(Multi-step shape edit data)
-.-.-

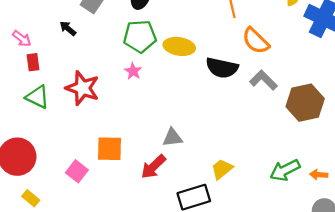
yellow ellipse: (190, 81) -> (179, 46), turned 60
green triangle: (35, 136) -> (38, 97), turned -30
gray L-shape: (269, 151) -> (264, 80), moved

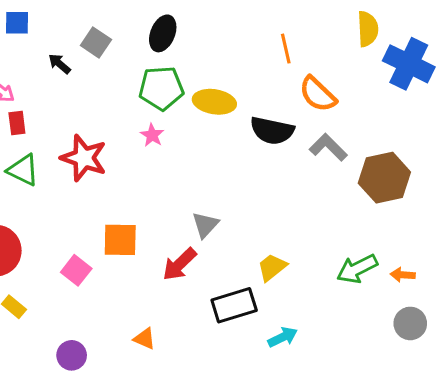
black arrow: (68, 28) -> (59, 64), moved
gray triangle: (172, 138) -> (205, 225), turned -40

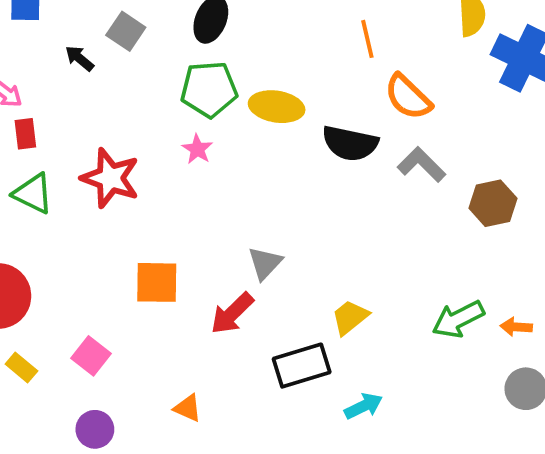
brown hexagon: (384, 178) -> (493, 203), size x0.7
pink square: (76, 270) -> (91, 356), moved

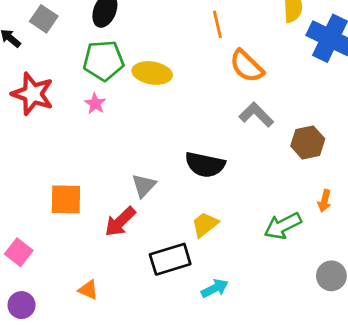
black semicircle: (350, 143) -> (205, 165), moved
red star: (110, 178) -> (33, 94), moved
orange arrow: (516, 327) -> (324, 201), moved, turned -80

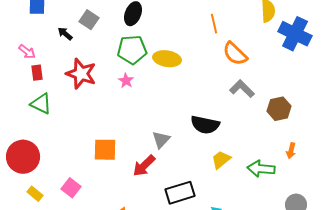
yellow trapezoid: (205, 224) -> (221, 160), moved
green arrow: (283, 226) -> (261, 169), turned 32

-.-.-

Apart from the pictures, repeat every entry exactly.

→ Exercise output
yellow ellipse: (190, 81) -> (179, 46), turned 60
green triangle: (35, 136) -> (38, 97), turned -30
gray L-shape: (269, 151) -> (264, 80), moved

black arrow: (68, 28) -> (59, 64), moved
gray triangle: (172, 138) -> (205, 225), turned -40

brown hexagon: (384, 178) -> (493, 203), size x0.7
pink square: (76, 270) -> (91, 356), moved

black semicircle: (350, 143) -> (205, 165), moved
red star: (110, 178) -> (33, 94), moved
orange arrow: (516, 327) -> (324, 201), moved, turned -80

yellow trapezoid: (205, 224) -> (221, 160), moved
green arrow: (283, 226) -> (261, 169), turned 32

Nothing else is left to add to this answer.